What to produce: Update the listing below by replacing every "each given word" with "each listed word", leaving all other text unchanged.

Dataset records
[start]
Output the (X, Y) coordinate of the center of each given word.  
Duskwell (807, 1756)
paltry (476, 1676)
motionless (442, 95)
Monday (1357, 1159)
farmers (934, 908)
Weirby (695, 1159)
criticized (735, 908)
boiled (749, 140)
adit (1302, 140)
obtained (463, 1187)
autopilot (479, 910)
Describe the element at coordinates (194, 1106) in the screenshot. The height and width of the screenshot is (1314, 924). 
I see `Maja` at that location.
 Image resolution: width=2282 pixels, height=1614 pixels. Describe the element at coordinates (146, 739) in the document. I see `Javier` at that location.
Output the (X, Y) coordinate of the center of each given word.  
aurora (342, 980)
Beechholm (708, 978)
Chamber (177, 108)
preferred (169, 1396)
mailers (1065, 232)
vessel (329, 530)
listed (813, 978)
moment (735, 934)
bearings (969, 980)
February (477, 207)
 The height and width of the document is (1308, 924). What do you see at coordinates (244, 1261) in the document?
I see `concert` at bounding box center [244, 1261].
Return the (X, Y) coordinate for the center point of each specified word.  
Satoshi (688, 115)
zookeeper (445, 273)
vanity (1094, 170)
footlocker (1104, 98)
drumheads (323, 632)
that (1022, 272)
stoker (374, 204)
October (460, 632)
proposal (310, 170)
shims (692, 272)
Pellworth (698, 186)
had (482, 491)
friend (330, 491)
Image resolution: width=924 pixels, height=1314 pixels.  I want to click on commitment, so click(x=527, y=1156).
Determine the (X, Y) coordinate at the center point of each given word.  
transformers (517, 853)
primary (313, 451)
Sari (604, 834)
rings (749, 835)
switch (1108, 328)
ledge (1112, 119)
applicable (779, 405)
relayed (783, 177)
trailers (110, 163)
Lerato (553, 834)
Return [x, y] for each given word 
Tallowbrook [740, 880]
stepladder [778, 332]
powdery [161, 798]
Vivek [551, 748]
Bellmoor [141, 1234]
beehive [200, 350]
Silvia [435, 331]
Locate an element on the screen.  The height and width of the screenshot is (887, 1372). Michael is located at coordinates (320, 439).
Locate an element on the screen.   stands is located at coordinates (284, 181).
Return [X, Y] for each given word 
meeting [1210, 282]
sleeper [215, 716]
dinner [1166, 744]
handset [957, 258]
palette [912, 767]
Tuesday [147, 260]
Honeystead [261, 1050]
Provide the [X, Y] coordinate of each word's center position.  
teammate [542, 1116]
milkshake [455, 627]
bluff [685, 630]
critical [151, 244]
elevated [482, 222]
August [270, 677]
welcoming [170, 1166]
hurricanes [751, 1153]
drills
[end]
Task result:
Output the (X, Y) coordinate of the center of each listed word.  
Duskwell (807, 1756)
paltry (476, 1676)
motionless (442, 95)
Monday (1357, 1159)
farmers (934, 908)
Weirby (695, 1159)
criticized (735, 908)
boiled (749, 140)
adit (1302, 140)
obtained (463, 1187)
autopilot (479, 910)
Describe the element at coordinates (194, 1106) in the screenshot. The height and width of the screenshot is (1314, 924). 
I see `Maja` at that location.
 Image resolution: width=2282 pixels, height=1614 pixels. Describe the element at coordinates (146, 739) in the document. I see `Javier` at that location.
Output the (X, Y) coordinate of the center of each listed word.  
aurora (342, 980)
Beechholm (708, 978)
Chamber (177, 108)
preferred (169, 1396)
mailers (1065, 232)
vessel (329, 530)
listed (813, 978)
moment (735, 934)
bearings (969, 980)
February (477, 207)
 The height and width of the document is (1308, 924). What do you see at coordinates (244, 1261) in the document?
I see `concert` at bounding box center [244, 1261].
Return the (X, Y) coordinate for the center point of each specified word.  
Satoshi (688, 115)
zookeeper (445, 273)
vanity (1094, 170)
footlocker (1104, 98)
drumheads (323, 632)
that (1022, 272)
stoker (374, 204)
October (460, 632)
proposal (310, 170)
shims (692, 272)
Pellworth (698, 186)
had (482, 491)
friend (330, 491)
Image resolution: width=924 pixels, height=1314 pixels.  I want to click on commitment, so click(x=527, y=1156).
Determine the (X, Y) coordinate at the center point of each listed word.  
transformers (517, 853)
primary (313, 451)
Sari (604, 834)
rings (749, 835)
switch (1108, 328)
ledge (1112, 119)
applicable (779, 405)
relayed (783, 177)
trailers (110, 163)
Lerato (553, 834)
Return [x, y] for each listed word 
Tallowbrook [740, 880]
stepladder [778, 332]
powdery [161, 798]
Vivek [551, 748]
Bellmoor [141, 1234]
beehive [200, 350]
Silvia [435, 331]
Locate an element on the screen.  The height and width of the screenshot is (887, 1372). Michael is located at coordinates (320, 439).
Locate an element on the screen.   stands is located at coordinates (284, 181).
Return [X, Y] for each listed word 
meeting [1210, 282]
sleeper [215, 716]
dinner [1166, 744]
handset [957, 258]
palette [912, 767]
Tuesday [147, 260]
Honeystead [261, 1050]
Provide the [X, Y] coordinate of each word's center position.  
teammate [542, 1116]
milkshake [455, 627]
bluff [685, 630]
critical [151, 244]
elevated [482, 222]
August [270, 677]
welcoming [170, 1166]
hurricanes [751, 1153]
drills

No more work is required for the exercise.